Supplied records:
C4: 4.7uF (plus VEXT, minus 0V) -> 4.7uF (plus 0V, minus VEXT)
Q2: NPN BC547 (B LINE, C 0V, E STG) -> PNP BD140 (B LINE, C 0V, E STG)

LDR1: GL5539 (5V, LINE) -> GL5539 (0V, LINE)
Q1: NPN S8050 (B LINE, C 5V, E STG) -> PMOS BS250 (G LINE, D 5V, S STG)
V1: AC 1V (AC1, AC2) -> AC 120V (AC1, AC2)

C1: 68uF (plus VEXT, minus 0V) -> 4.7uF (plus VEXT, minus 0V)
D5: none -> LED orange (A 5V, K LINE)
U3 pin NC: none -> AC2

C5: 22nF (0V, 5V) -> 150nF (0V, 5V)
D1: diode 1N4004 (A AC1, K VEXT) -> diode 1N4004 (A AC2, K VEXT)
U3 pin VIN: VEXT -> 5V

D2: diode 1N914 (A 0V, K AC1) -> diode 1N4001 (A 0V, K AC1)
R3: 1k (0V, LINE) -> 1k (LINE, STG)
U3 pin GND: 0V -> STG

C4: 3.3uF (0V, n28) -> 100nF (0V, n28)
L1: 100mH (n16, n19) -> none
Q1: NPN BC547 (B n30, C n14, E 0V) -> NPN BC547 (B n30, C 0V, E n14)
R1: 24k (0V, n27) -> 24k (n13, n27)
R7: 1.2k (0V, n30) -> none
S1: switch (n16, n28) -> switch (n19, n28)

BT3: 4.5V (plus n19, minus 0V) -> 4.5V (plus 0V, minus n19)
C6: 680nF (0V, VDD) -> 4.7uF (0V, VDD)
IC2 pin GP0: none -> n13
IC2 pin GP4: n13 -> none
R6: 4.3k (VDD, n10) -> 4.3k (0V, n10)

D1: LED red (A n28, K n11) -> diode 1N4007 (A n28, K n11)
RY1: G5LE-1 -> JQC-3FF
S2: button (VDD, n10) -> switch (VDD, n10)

Work to be completed:
Would you copy out all of the entries exactly?

Answer for the task:
C4: 4.7uF (plus VEXT, minus 0V) -> 4.7uF (plus 0V, minus VEXT)
Q2: NPN BC547 (B LINE, C 0V, E STG) -> PNP BD140 (B LINE, C 0V, E STG)

LDR1: GL5539 (5V, LINE) -> GL5539 (0V, LINE)
Q1: NPN S8050 (B LINE, C 5V, E STG) -> PMOS BS250 (G LINE, D 5V, S STG)
V1: AC 1V (AC1, AC2) -> AC 120V (AC1, AC2)

C1: 68uF (plus VEXT, minus 0V) -> 4.7uF (plus VEXT, minus 0V)
D5: none -> LED orange (A 5V, K LINE)
U3 pin NC: none -> AC2

C5: 22nF (0V, 5V) -> 150nF (0V, 5V)
D1: diode 1N4004 (A AC1, K VEXT) -> diode 1N4004 (A AC2, K VEXT)
U3 pin VIN: VEXT -> 5V

D2: diode 1N914 (A 0V, K AC1) -> diode 1N4001 (A 0V, K AC1)
R3: 1k (0V, LINE) -> 1k (LINE, STG)
U3 pin GND: 0V -> STG

C4: 3.3uF (0V, n28) -> 100nF (0V, n28)
L1: 100mH (n16, n19) -> none
Q1: NPN BC547 (B n30, C n14, E 0V) -> NPN BC547 (B n30, C 0V, E n14)
R1: 24k (0V, n27) -> 24k (n13, n27)
R7: 1.2k (0V, n30) -> none
S1: switch (n16, n28) -> switch (n19, n28)

BT3: 4.5V (plus n19, minus 0V) -> 4.5V (plus 0V, minus n19)
C6: 680nF (0V, VDD) -> 4.7uF (0V, VDD)
IC2 pin GP0: none -> n13
IC2 pin GP4: n13 -> none
R6: 4.3k (VDD, n10) -> 4.3k (0V, n10)

D1: LED red (A n28, K n11) -> diode 1N4007 (A n28, K n11)
RY1: G5LE-1 -> JQC-3FF
S2: button (VDD, n10) -> switch (VDD, n10)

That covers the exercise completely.